--- Problem ---
Counting task for the data below: how many lines hold the word "clock"? Answer with the number only.
[The data — start]
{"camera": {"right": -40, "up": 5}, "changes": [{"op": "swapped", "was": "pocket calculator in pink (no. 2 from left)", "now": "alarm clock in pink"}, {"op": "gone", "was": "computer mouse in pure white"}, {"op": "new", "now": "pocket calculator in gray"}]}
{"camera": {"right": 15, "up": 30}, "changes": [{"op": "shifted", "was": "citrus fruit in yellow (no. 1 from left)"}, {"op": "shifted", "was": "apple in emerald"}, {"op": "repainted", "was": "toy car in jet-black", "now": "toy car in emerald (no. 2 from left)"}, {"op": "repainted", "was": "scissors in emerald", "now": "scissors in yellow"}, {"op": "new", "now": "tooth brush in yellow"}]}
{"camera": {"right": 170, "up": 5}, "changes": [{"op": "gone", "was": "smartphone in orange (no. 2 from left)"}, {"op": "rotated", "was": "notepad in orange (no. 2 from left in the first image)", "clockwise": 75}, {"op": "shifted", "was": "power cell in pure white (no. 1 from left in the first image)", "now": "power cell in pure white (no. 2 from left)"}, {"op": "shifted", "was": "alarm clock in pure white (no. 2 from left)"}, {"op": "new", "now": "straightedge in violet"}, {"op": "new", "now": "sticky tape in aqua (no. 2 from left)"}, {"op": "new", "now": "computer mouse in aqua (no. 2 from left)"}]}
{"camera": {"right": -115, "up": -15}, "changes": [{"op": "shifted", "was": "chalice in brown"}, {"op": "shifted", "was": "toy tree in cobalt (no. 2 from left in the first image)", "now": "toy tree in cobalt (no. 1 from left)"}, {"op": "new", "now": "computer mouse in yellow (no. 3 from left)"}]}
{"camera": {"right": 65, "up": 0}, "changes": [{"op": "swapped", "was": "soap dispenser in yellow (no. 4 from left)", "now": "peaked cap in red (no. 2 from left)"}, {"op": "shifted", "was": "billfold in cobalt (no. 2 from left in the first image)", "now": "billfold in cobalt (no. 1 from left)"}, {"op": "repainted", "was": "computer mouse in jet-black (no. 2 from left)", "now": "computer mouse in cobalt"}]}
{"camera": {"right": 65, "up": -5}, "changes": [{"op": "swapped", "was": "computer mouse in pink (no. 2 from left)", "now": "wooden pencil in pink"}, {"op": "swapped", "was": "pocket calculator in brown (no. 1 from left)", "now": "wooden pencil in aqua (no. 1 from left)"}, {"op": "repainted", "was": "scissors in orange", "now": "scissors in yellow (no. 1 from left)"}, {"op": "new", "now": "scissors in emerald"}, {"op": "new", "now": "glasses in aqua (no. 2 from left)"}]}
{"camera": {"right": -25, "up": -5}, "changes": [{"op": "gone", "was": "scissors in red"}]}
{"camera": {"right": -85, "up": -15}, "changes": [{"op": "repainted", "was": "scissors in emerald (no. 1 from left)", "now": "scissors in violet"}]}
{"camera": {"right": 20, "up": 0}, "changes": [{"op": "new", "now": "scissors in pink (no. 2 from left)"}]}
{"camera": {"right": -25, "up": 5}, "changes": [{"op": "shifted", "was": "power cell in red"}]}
[The data — finish]
--- Answer to the exercise ---
2